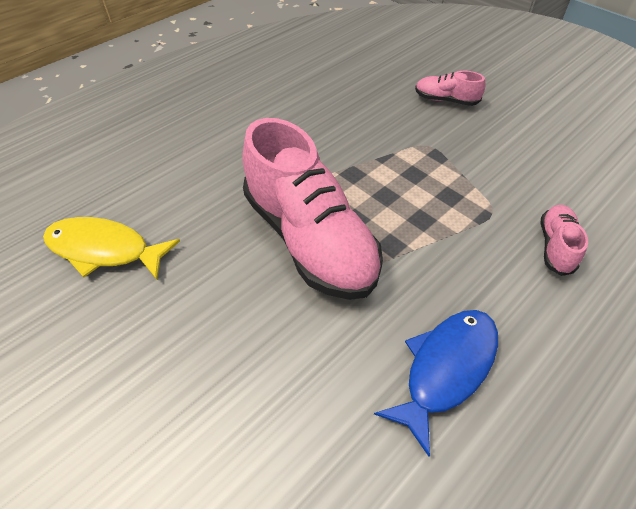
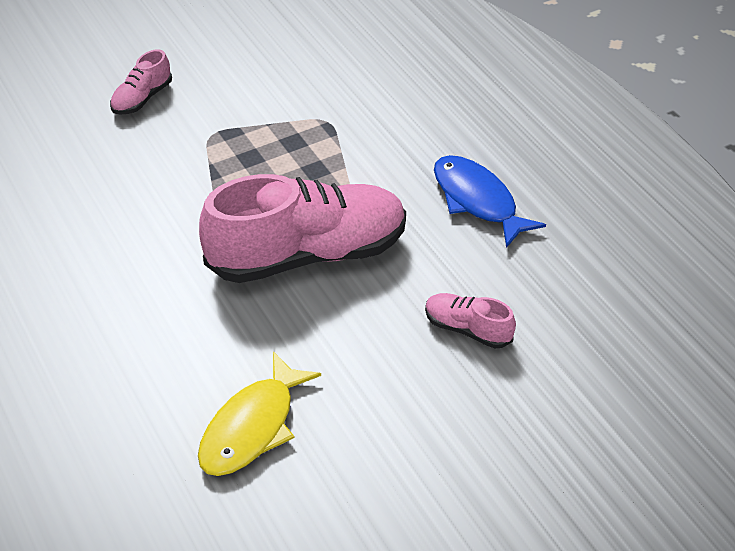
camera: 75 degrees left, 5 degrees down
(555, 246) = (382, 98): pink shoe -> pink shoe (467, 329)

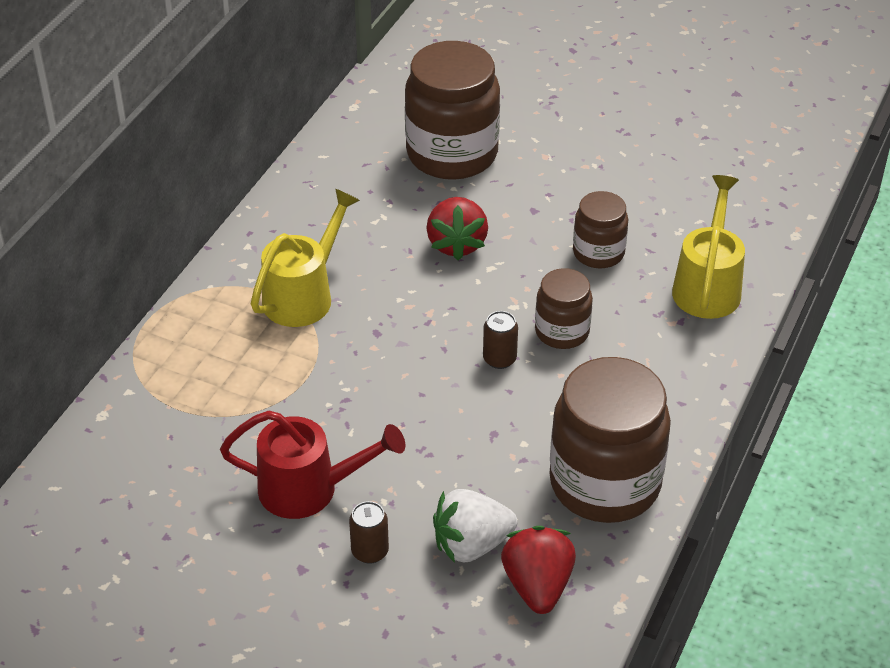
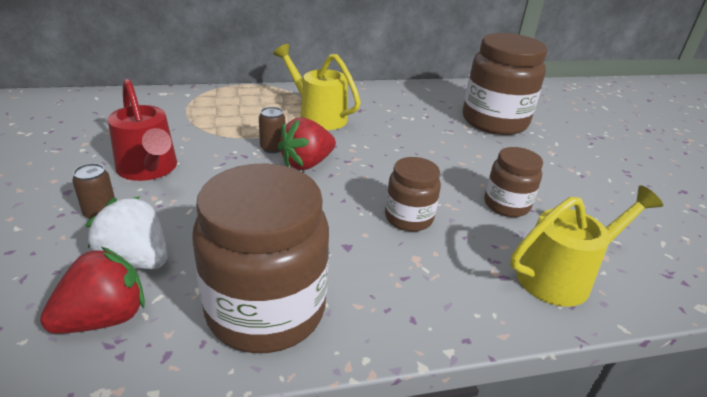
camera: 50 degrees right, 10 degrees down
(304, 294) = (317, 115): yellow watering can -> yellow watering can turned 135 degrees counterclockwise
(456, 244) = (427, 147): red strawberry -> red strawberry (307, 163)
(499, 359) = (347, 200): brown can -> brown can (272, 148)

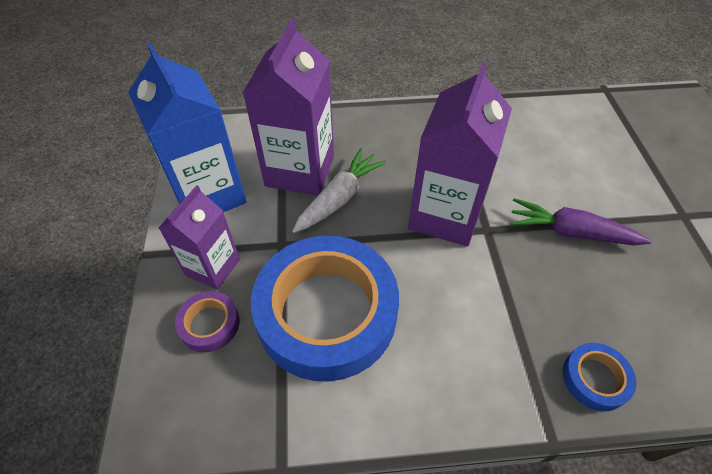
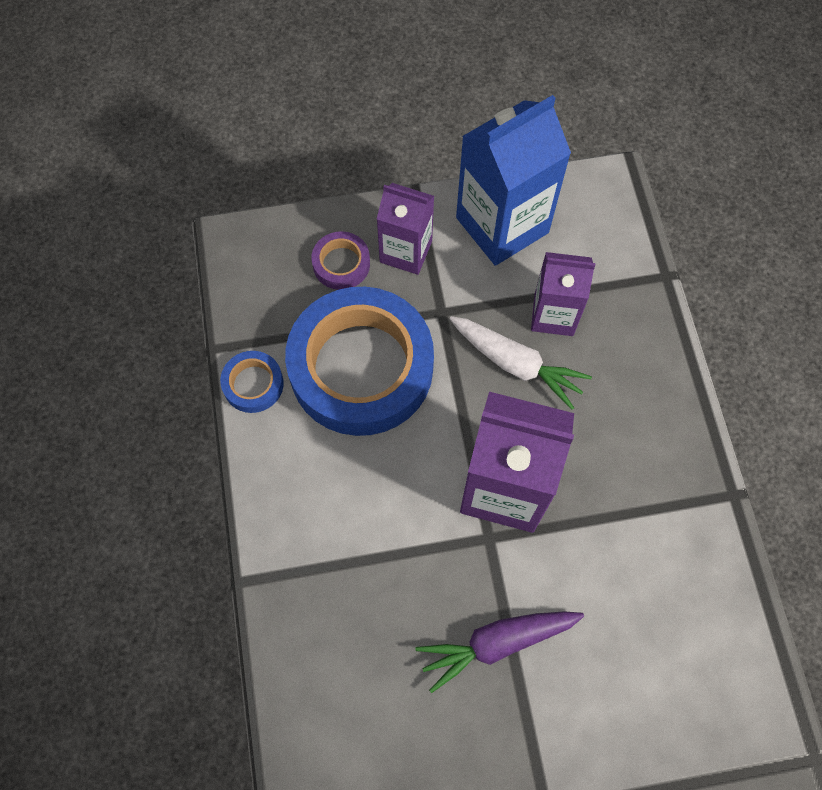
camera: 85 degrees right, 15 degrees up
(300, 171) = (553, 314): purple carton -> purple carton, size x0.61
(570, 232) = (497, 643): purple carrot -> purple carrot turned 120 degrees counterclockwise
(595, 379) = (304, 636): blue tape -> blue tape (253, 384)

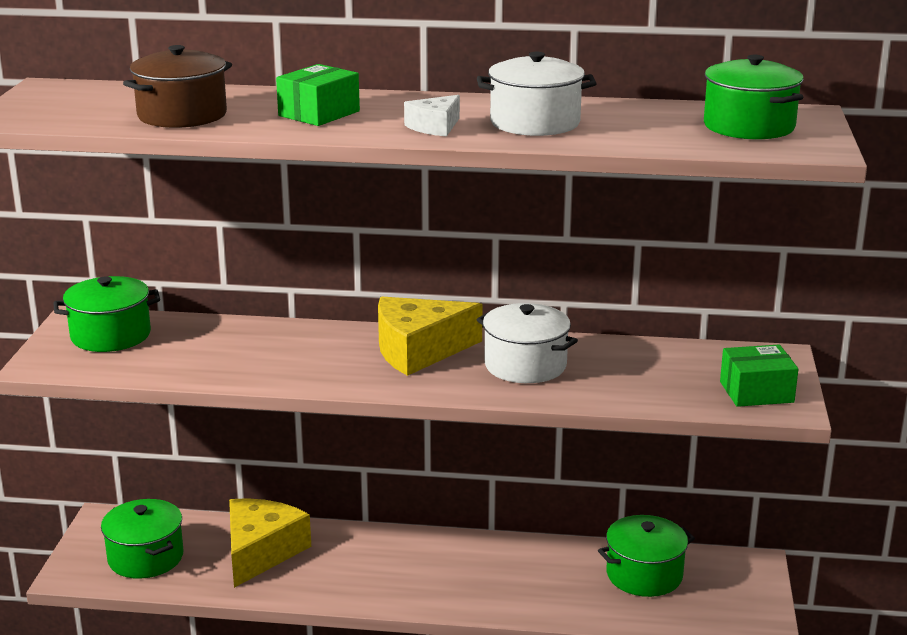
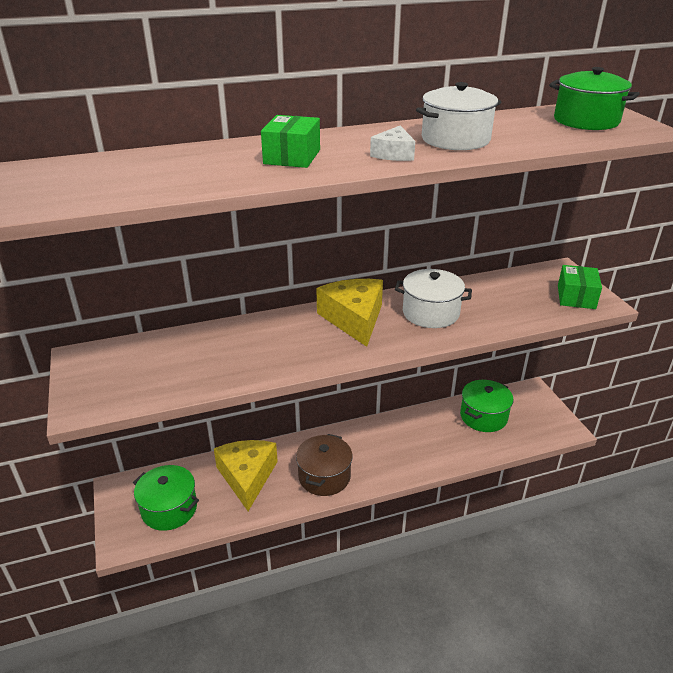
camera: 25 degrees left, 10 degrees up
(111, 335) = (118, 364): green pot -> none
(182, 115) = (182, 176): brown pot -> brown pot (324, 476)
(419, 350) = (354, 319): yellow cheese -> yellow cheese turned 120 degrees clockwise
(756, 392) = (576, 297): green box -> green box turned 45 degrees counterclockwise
★ ★ ★ ★ ★
What to produce: Exactly as written, copy the lines from the one containing "(419, 350) = (354, 319): yellow" to the end of the entries, both ends included.

Finished exercise:
(419, 350) = (354, 319): yellow cheese -> yellow cheese turned 120 degrees clockwise
(756, 392) = (576, 297): green box -> green box turned 45 degrees counterclockwise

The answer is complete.